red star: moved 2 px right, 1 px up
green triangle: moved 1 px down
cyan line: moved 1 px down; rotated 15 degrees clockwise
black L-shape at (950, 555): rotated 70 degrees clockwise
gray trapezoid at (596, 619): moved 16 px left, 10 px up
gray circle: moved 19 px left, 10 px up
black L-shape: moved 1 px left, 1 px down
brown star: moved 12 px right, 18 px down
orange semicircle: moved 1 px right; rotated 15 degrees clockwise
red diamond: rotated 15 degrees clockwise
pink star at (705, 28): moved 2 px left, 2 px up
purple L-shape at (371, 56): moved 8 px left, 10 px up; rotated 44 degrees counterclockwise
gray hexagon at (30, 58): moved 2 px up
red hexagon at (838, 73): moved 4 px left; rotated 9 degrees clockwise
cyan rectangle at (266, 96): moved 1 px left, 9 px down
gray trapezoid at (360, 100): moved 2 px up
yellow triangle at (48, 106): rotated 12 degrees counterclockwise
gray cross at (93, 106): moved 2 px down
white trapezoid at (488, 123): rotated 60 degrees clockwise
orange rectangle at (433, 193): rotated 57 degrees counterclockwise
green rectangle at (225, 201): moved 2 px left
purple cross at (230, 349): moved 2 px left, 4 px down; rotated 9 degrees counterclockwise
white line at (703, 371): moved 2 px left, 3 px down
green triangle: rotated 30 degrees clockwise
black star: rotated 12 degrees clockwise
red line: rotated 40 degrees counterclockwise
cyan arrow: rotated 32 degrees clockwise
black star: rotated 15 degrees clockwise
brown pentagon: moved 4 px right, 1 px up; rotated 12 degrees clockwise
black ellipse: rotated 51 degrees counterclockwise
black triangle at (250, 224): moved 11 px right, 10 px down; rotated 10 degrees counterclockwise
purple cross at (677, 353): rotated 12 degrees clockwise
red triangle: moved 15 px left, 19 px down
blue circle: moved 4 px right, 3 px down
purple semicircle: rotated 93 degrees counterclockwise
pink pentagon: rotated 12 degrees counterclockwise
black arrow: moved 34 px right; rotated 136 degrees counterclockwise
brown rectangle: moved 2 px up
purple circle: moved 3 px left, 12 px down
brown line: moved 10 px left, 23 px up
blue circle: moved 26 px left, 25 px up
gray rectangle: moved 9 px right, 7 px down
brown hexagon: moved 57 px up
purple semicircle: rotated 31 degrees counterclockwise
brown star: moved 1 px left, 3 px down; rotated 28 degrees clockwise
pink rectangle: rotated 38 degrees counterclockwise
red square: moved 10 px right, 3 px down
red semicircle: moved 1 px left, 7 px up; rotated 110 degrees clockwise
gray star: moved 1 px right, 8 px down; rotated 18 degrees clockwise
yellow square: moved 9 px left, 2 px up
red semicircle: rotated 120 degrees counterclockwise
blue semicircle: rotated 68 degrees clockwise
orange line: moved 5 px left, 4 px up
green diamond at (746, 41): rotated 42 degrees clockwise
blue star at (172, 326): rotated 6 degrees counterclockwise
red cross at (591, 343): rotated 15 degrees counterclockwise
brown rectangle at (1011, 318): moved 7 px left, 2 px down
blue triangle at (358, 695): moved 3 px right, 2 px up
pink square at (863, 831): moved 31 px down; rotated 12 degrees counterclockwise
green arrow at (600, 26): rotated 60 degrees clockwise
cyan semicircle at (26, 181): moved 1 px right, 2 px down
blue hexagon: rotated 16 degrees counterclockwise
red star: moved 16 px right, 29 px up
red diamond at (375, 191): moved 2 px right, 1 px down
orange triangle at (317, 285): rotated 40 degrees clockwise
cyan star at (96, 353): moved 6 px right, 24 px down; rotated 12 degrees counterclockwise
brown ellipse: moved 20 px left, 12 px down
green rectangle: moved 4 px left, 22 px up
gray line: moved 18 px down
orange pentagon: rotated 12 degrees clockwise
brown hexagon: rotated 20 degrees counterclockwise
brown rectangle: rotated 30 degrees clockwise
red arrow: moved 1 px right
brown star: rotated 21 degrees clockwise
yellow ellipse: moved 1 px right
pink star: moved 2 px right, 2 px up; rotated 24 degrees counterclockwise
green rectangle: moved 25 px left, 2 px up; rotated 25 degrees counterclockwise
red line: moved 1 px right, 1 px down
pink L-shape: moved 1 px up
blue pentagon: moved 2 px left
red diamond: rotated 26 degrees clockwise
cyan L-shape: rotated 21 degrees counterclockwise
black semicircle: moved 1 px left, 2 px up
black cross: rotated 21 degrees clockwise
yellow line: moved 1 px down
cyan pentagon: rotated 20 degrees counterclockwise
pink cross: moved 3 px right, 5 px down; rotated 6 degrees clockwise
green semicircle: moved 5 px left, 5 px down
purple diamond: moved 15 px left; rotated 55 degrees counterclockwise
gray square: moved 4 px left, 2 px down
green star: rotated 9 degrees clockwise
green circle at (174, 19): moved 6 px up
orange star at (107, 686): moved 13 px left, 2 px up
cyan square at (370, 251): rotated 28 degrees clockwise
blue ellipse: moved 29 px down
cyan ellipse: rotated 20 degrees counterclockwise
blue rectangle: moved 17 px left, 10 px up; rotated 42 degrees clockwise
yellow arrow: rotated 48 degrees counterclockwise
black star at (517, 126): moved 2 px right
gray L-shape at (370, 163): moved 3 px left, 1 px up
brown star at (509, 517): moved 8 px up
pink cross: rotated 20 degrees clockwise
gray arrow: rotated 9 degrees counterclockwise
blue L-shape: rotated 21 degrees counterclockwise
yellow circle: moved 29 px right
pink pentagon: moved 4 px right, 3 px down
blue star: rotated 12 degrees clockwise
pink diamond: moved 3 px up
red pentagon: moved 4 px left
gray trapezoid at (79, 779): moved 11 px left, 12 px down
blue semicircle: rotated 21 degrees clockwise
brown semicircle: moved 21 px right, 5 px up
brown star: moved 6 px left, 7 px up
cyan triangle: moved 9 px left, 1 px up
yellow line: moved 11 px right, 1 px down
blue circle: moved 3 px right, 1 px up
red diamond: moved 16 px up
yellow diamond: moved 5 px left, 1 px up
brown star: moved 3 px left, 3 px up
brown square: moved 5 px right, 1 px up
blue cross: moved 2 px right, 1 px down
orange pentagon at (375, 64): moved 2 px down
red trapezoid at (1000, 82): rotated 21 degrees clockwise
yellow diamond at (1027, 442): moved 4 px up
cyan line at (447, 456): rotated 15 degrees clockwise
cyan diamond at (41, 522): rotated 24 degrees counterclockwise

──────

» **Exercise description**
Look through the listing above and copy each line with the word "diamond" in it.

» **Solution to the problem**
red diamond: rotated 15 degrees clockwise
green diamond at (746, 41): rotated 42 degrees clockwise
red diamond at (375, 191): moved 2 px right, 1 px down
red diamond: rotated 26 degrees clockwise
purple diamond: moved 15 px left; rotated 55 degrees counterclockwise
pink diamond: moved 3 px up
red diamond: moved 16 px up
yellow diamond: moved 5 px left, 1 px up
yellow diamond at (1027, 442): moved 4 px up
cyan diamond at (41, 522): rotated 24 degrees counterclockwise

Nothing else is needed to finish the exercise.